:: EXCERPTED DATA
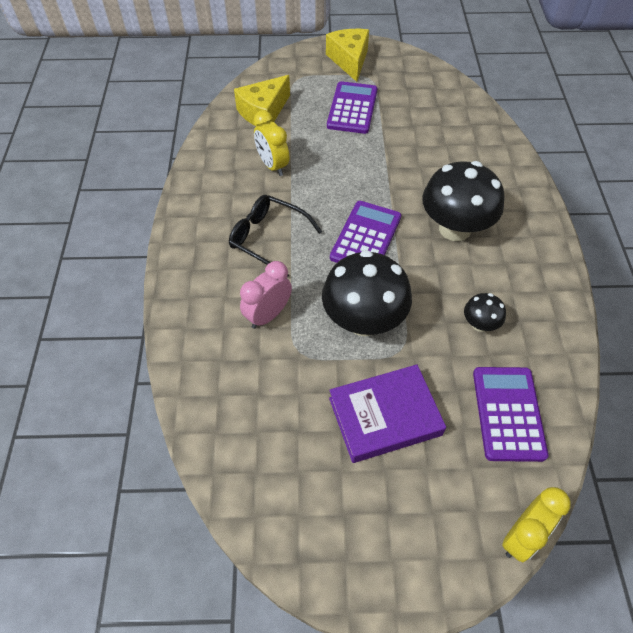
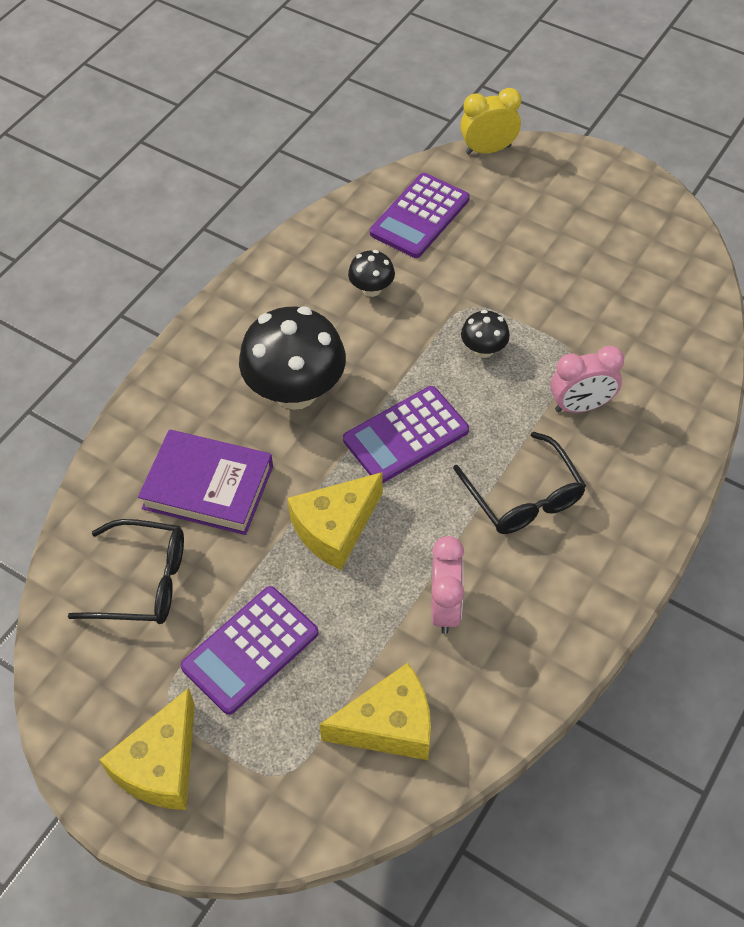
camera: 145 degrees left, 0 degrees up
(273, 165) = (445, 607): yellow clock -> pink clock
(360, 172) = (335, 528): none -> yellow cheese
(363, 320) = (483, 349): black mushroom -> black mushroom, size x0.47
(385, 416) = (529, 265): purple book -> purple book (208, 487)
(430, 108) = (142, 581): none -> black glasses

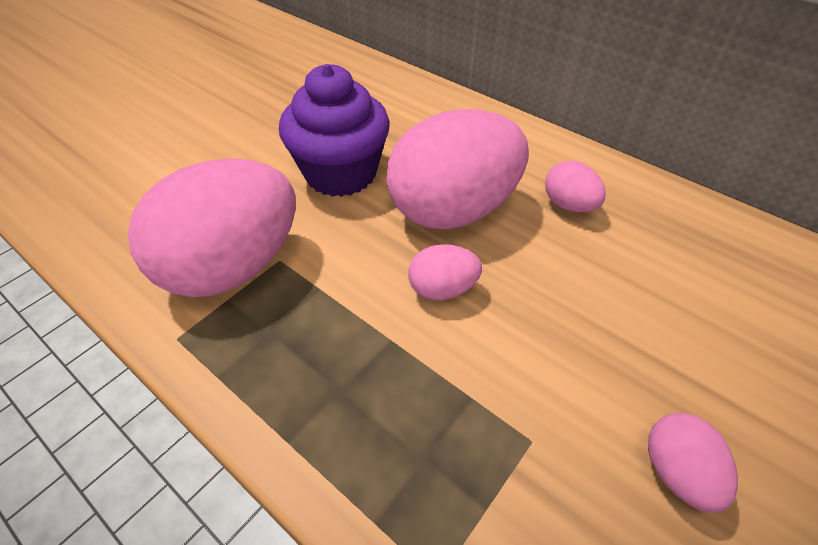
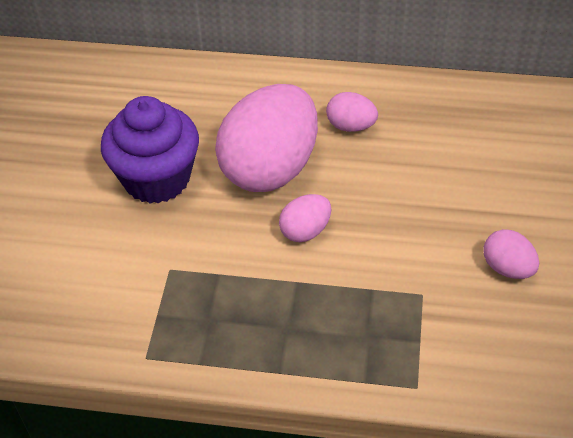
camera: 30 degrees left, 0 degrees up
(233, 266) = (139, 291): pink egg -> none

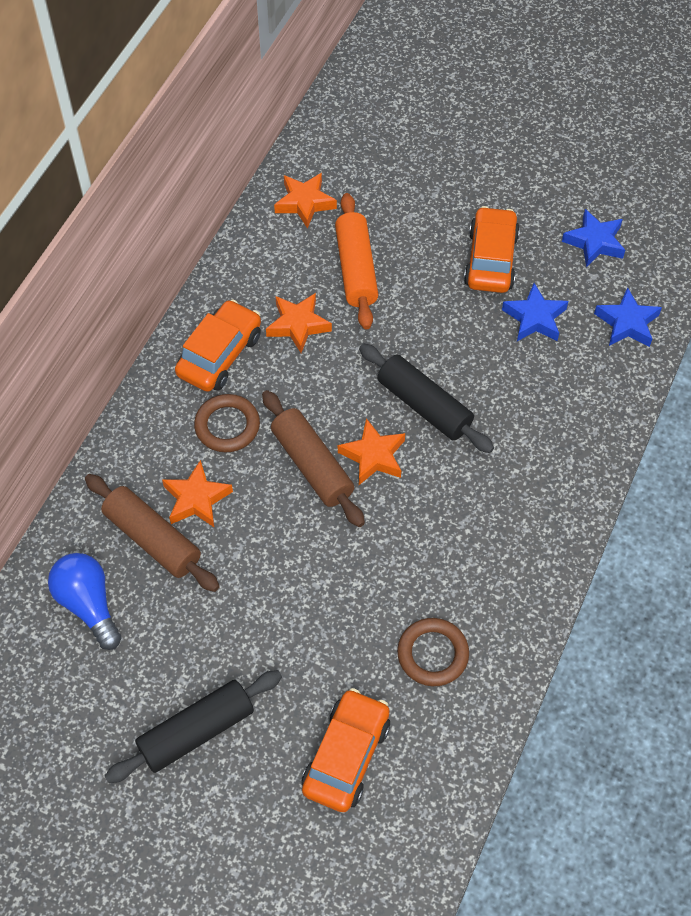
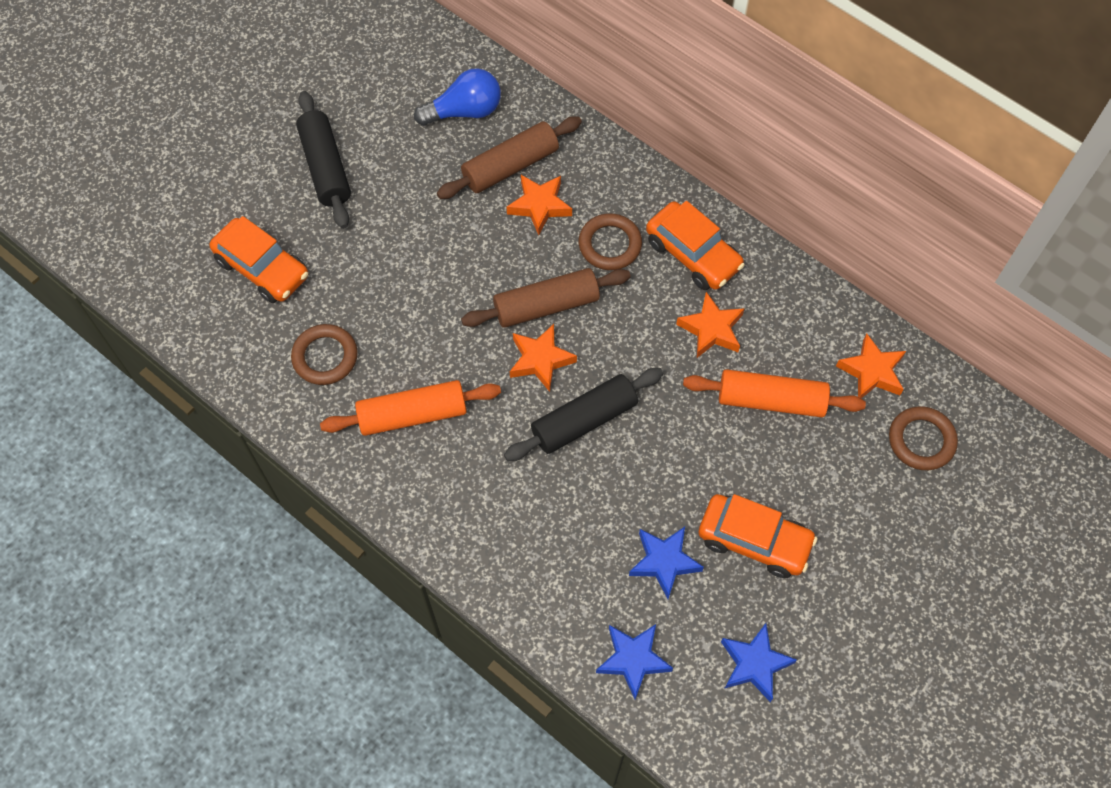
camera: 105 degrees right, 5 degrees up
(359, 162) = (921, 440): none -> brown ring
(468, 552) = (413, 415): none -> orange rolling pin

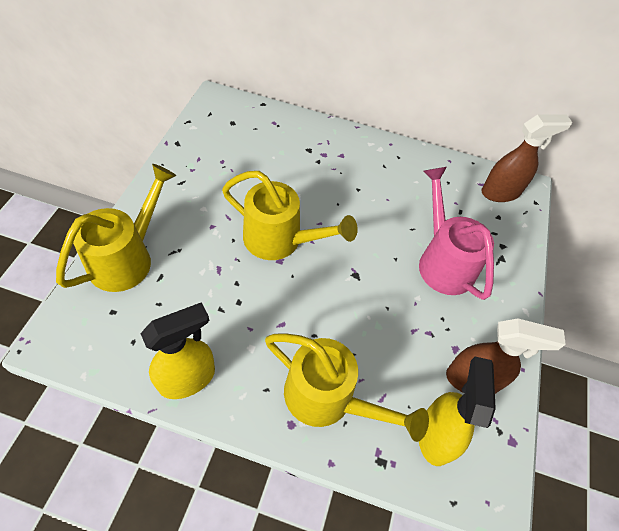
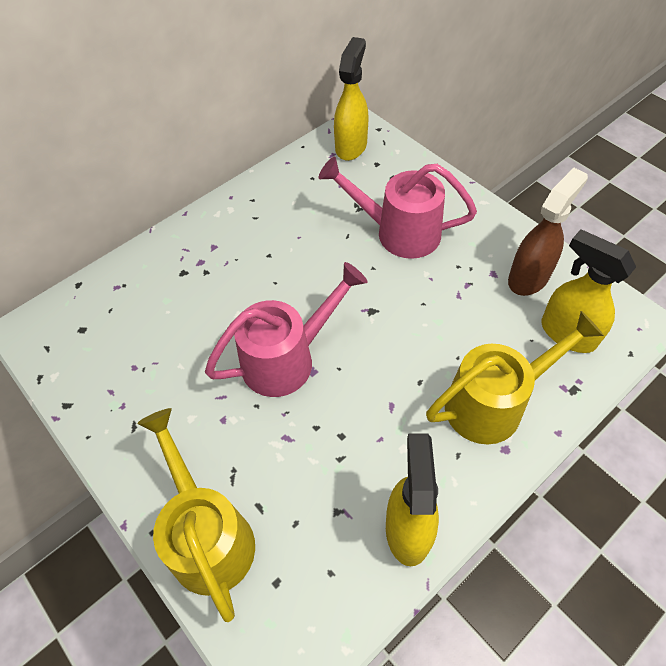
camera: 50 degrees left, 0 degrees up
(280, 240) = (287, 358): yellow watering can -> pink watering can
(501, 192) = (351, 146): brown spray bottle -> yellow spray bottle

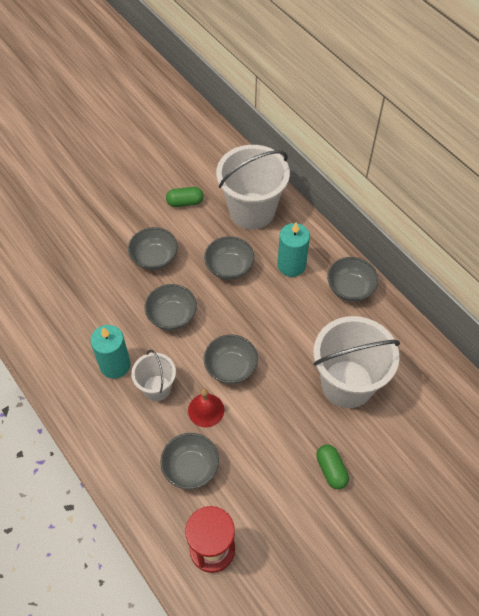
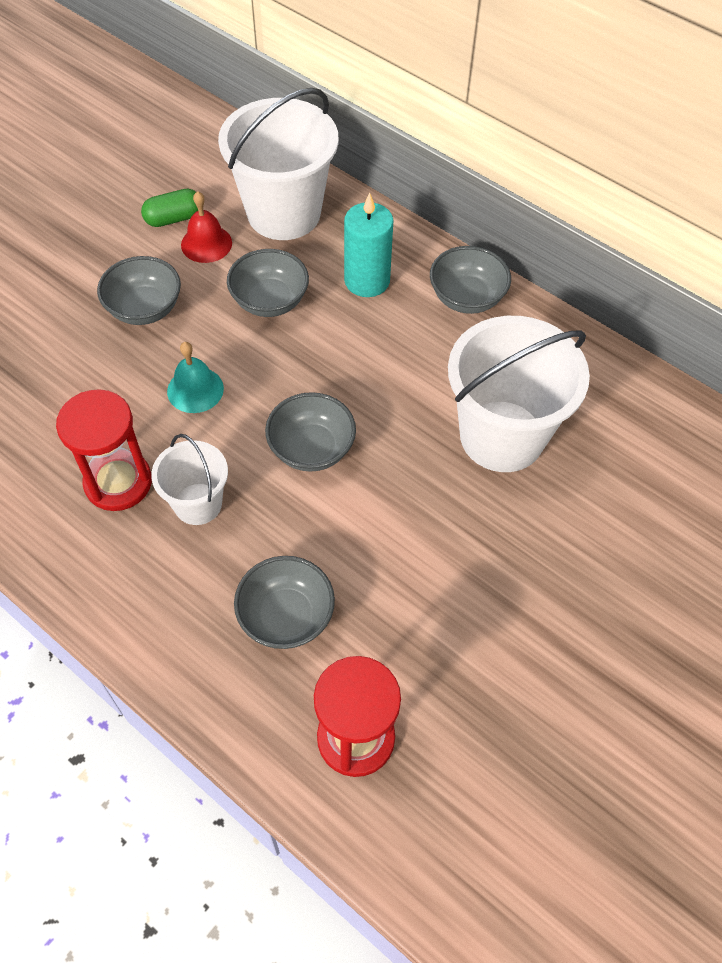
camera: 15 degrees left, 0 degrees up
(115, 365) = (118, 482): turquoise candle -> red hourglass
(172, 316) = (195, 390): grey bowl -> turquoise bell
(206, 410) = (288, 521): red bell -> red bell (206, 243)
(331, 470) = (514, 570): green capsule -> none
::::
The records must be copied with no word altered, and without their pictures.

• PROBLEM SOLUTION:
camera: 145 degrees left, 0 degrees up
(273, 165) = (445, 607): yellow clock -> pink clock
(360, 172) = (335, 528): none -> yellow cheese
(363, 320) = (483, 349): black mushroom -> black mushroom, size x0.47
(385, 416) = (529, 265): purple book -> purple book (208, 487)
(430, 108) = (142, 581): none -> black glasses

camera: 30 degrees left, 0 degrees up
(233, 266) = (139, 291): pink egg -> none

camera: 105 degrees right, 5 degrees up
(359, 162) = (921, 440): none -> brown ring
(468, 552) = (413, 415): none -> orange rolling pin

camera: 50 degrees left, 0 degrees up
(280, 240) = (287, 358): yellow watering can -> pink watering can
(501, 192) = (351, 146): brown spray bottle -> yellow spray bottle

camera: 15 degrees left, 0 degrees up
(115, 365) = (118, 482): turquoise candle -> red hourglass
(172, 316) = (195, 390): grey bowl -> turquoise bell
(206, 410) = (288, 521): red bell -> red bell (206, 243)
(331, 470) = (514, 570): green capsule -> none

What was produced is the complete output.